══ DATA PROVIDED

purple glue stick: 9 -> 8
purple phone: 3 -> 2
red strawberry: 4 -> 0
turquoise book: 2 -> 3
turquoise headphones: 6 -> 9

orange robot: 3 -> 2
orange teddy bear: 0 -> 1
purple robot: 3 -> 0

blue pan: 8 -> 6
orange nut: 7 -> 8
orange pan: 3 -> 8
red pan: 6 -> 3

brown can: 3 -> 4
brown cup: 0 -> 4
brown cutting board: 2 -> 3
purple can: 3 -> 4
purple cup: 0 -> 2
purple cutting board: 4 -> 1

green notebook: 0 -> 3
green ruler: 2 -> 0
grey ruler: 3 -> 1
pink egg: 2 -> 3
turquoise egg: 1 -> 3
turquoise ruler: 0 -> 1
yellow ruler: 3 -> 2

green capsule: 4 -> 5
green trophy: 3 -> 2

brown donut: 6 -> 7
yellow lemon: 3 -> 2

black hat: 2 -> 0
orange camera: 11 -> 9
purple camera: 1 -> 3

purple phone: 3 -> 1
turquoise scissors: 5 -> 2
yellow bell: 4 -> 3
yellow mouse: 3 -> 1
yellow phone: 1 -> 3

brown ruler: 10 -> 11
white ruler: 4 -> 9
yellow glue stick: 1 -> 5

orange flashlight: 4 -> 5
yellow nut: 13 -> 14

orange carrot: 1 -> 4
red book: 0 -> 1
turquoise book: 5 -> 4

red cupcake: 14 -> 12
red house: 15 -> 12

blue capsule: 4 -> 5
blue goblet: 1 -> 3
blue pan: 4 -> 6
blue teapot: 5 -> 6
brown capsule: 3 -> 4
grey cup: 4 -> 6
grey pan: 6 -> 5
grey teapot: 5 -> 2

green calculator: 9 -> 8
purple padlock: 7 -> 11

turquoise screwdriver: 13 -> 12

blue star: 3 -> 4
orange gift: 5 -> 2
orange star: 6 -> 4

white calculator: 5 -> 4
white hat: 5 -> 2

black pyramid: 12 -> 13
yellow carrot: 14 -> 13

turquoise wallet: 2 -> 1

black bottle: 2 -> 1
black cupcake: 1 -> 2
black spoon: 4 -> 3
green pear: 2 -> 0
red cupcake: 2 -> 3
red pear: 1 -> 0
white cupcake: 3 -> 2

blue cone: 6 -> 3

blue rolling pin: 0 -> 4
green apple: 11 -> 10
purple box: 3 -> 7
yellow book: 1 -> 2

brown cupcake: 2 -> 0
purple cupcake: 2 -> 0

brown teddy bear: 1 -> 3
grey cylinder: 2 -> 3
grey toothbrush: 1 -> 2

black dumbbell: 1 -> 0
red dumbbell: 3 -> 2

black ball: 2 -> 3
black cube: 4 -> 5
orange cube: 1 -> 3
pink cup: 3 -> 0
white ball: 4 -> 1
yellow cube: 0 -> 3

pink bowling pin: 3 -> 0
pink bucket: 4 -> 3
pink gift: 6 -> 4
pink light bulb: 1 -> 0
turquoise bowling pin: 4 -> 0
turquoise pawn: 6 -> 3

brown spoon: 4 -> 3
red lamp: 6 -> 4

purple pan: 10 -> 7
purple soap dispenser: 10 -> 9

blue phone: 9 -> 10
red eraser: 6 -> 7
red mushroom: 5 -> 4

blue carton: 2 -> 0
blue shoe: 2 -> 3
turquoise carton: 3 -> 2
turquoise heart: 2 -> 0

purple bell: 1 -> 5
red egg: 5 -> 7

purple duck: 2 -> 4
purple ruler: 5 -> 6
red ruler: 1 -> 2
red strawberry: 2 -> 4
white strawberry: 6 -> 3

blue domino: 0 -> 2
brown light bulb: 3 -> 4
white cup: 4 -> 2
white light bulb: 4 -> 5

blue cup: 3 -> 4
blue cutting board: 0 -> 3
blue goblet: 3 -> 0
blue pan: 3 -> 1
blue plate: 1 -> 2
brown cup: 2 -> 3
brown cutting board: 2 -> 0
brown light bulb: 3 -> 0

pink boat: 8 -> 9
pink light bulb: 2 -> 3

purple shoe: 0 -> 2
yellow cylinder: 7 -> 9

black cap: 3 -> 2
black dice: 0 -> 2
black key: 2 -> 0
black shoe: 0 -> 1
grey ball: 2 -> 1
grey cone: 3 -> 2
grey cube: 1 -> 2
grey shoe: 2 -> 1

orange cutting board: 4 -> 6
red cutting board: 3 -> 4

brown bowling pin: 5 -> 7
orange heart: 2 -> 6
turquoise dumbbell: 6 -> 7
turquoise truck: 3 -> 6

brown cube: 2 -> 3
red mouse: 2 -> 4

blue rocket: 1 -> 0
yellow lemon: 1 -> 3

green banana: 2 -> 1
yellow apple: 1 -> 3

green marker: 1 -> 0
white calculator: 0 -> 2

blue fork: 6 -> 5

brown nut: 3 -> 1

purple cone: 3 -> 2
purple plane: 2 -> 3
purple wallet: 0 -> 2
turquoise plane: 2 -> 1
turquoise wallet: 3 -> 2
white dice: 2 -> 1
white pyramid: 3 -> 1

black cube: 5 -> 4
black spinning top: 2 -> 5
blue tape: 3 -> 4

════

→ EXERCISE REQUIREMENTS:
Output nothing but the lines from the one with "pink light bulb: 2 -> 3" through the last line above, each exactly as it stands.

→ ANSWER FOR THE TASK:
pink light bulb: 2 -> 3

purple shoe: 0 -> 2
yellow cylinder: 7 -> 9

black cap: 3 -> 2
black dice: 0 -> 2
black key: 2 -> 0
black shoe: 0 -> 1
grey ball: 2 -> 1
grey cone: 3 -> 2
grey cube: 1 -> 2
grey shoe: 2 -> 1

orange cutting board: 4 -> 6
red cutting board: 3 -> 4

brown bowling pin: 5 -> 7
orange heart: 2 -> 6
turquoise dumbbell: 6 -> 7
turquoise truck: 3 -> 6

brown cube: 2 -> 3
red mouse: 2 -> 4

blue rocket: 1 -> 0
yellow lemon: 1 -> 3

green banana: 2 -> 1
yellow apple: 1 -> 3

green marker: 1 -> 0
white calculator: 0 -> 2

blue fork: 6 -> 5

brown nut: 3 -> 1

purple cone: 3 -> 2
purple plane: 2 -> 3
purple wallet: 0 -> 2
turquoise plane: 2 -> 1
turquoise wallet: 3 -> 2
white dice: 2 -> 1
white pyramid: 3 -> 1

black cube: 5 -> 4
black spinning top: 2 -> 5
blue tape: 3 -> 4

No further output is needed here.